● Task directions:
With the pictures removed, please write out every line below exactly as given.

● Exercise input:

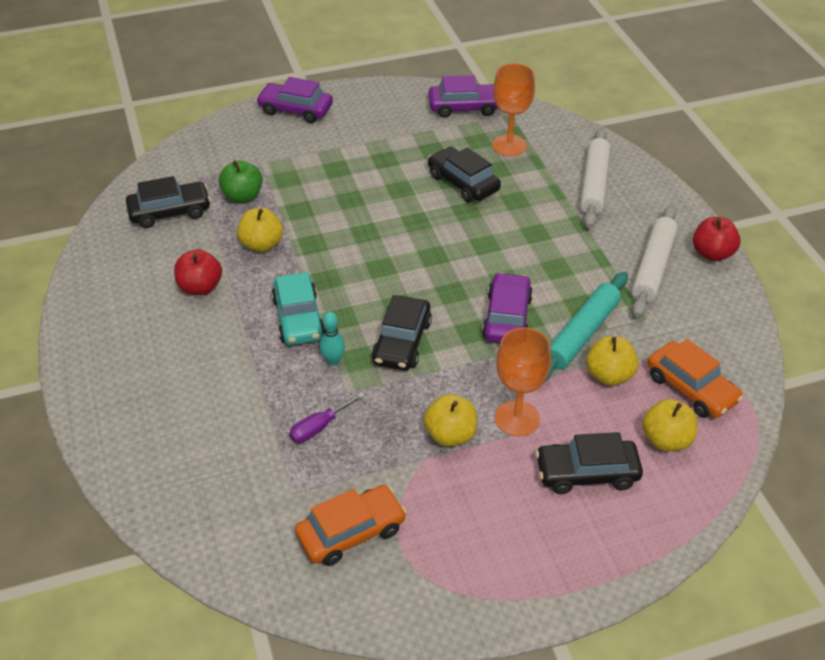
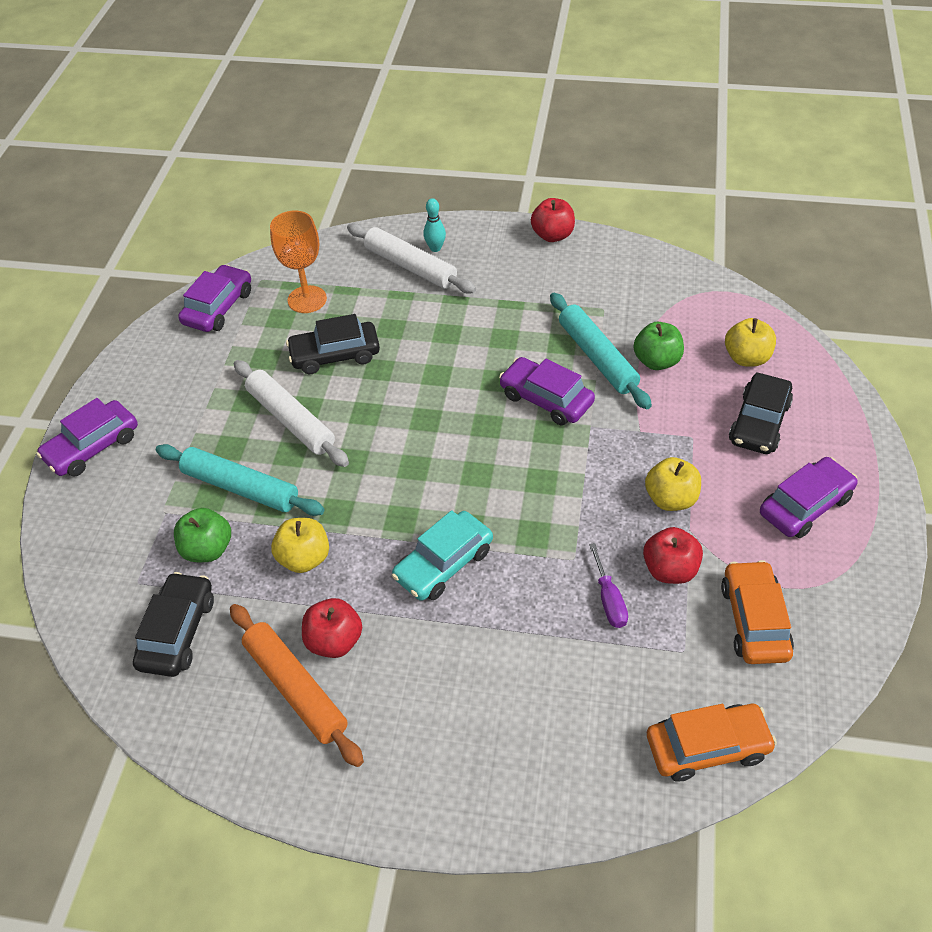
camera: 60 degrees left, 5 degrees up
(153, 284) = (296, 689): none -> orange rolling pin
(298, 318) = (443, 564): turquoise car -> turquoise car turned 120 degrees clockwise
(304, 189) = (240, 487): none -> turquoise rolling pin
(333, 361) = (524, 555): turquoise bowling pin -> turquoise bowling pin (435, 248)
(372, 457) = (670, 570): none -> red apple
(402, 342) = (531, 490): black car -> none
(506, 536) = (805, 505): none -> purple car
(517, 418) = (675, 443): orange goblet -> none
(609, 375) = (656, 361): yellow apple -> green apple
(653, 267) = (544, 277): white rolling pin -> white rolling pin (291, 420)
(691, 388) = (698, 318): orange car -> orange car (707, 747)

● Written answer:
camera: 60 degrees left, 5 degrees up
(153, 284) = (296, 689): none -> orange rolling pin
(298, 318) = (443, 564): turquoise car -> turquoise car turned 120 degrees clockwise
(304, 189) = (240, 487): none -> turquoise rolling pin
(333, 361) = (524, 555): turquoise bowling pin -> turquoise bowling pin (435, 248)
(372, 457) = (670, 570): none -> red apple
(402, 342) = (531, 490): black car -> none
(506, 536) = (805, 505): none -> purple car
(517, 418) = (675, 443): orange goblet -> none
(609, 375) = (656, 361): yellow apple -> green apple
(653, 267) = (544, 277): white rolling pin -> white rolling pin (291, 420)
(691, 388) = (698, 318): orange car -> orange car (707, 747)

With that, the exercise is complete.